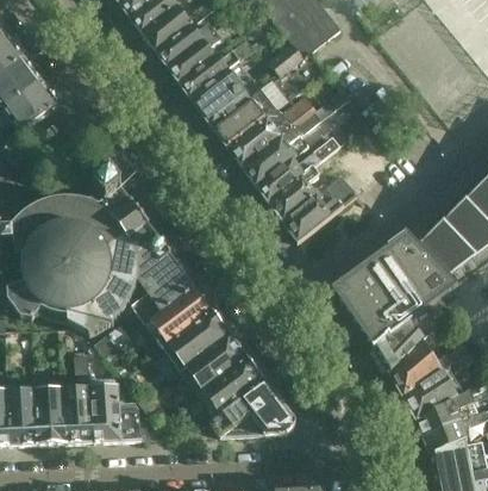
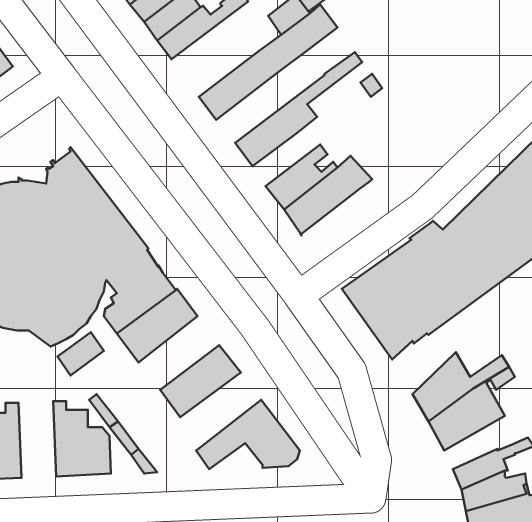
building: [190,60,263,128] -> none
building: [227,94,317,166] -> none
building: [257,138,339,201] -> none
building: [373,302,449,373] -> none
building: [163,309,230,369] -> none
building: [64,353,98,442] -> none
building: [198,355,264,416] -> none
building: [415,387,476,435] -> none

= = = = = = =

Work instructions: Reproduce the data above exactly, leaving each picture out.

Answer section:
building: [190,60,263,128] -> none
building: [227,94,317,166] -> none
building: [257,138,339,201] -> none
building: [373,302,449,373] -> none
building: [163,309,230,369] -> none
building: [64,353,98,442] -> none
building: [198,355,264,416] -> none
building: [415,387,476,435] -> none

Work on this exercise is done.